--- Records to use Enclosed Below ---

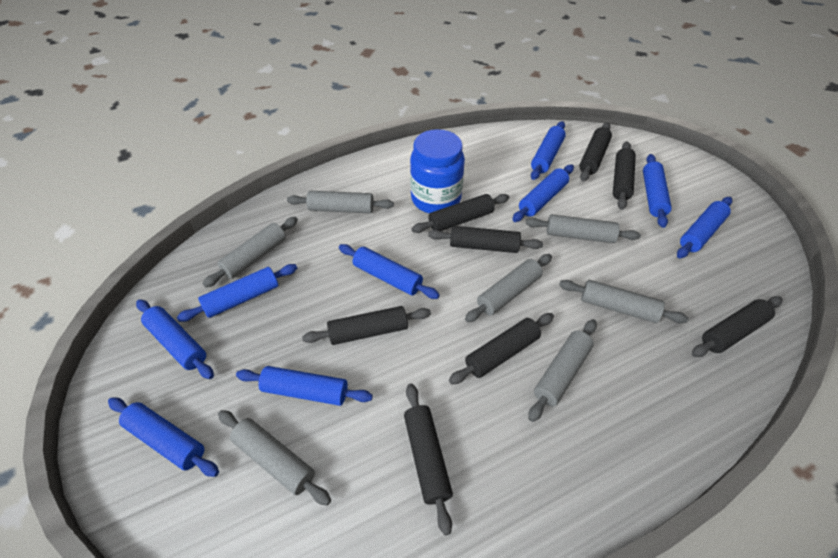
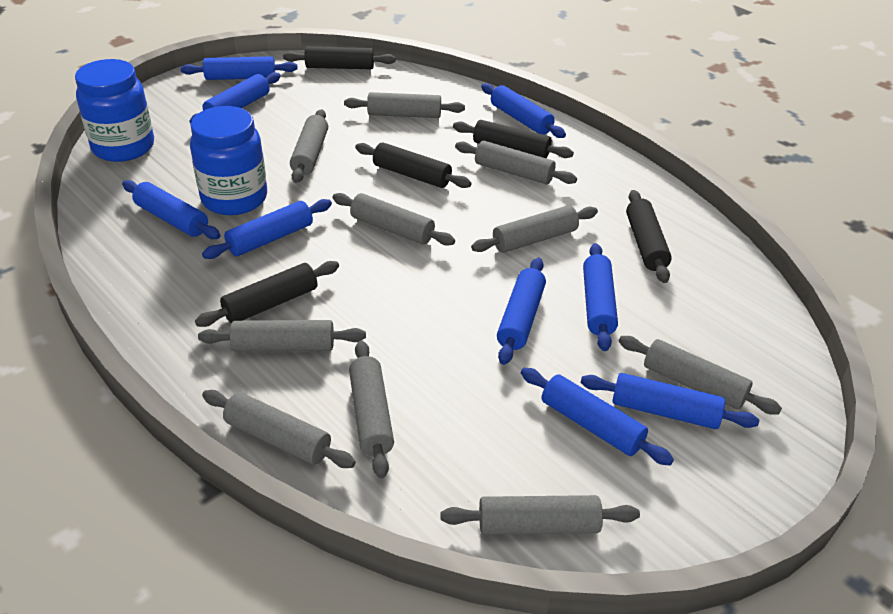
black rolling pin: 8 -> 5
blue jar: 1 -> 2
grey rolling pin: 7 -> 10

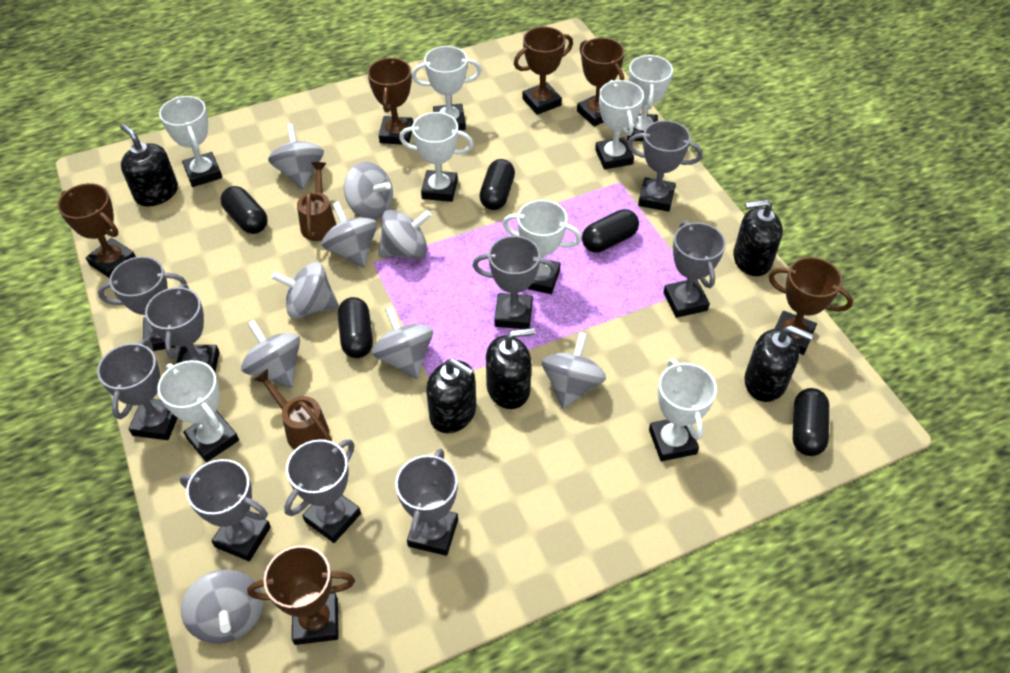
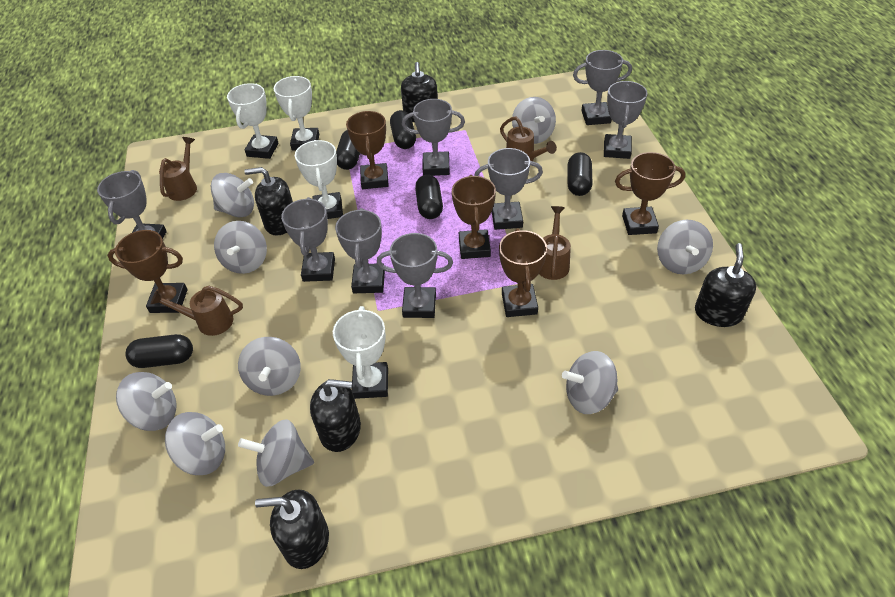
brown trophy: 6 -> 5
brown watering can: 2 -> 4
grey trophy: 9 -> 8
white trophy: 8 -> 4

--- End of Enclosed Records to use ---

Problem details | Copy out exactly the lines between the line with "brown watering can: 2 -> 4" and the last line of the entries, counting both of those lines.

Solution to this exercise |
brown watering can: 2 -> 4
grey trophy: 9 -> 8
white trophy: 8 -> 4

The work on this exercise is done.